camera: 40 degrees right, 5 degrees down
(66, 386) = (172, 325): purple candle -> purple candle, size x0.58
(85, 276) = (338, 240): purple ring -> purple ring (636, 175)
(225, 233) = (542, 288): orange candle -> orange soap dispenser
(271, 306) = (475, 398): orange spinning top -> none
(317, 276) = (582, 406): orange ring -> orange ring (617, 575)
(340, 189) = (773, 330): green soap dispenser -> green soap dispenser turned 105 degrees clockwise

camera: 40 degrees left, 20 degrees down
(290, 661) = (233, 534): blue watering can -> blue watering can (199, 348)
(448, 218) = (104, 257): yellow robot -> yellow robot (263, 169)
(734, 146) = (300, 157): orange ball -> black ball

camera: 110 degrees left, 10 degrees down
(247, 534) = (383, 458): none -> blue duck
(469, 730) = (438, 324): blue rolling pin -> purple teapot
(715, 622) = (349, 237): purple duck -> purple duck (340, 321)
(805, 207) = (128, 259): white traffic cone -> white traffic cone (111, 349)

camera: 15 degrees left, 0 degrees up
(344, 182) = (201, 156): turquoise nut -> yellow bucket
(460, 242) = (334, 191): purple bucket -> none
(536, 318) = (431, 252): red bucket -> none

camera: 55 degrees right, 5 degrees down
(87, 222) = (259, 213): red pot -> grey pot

==*==

Exercise goal:
Determine how many lines in the records above have the string "camera". Only the number should be returned.

Exercise response:
5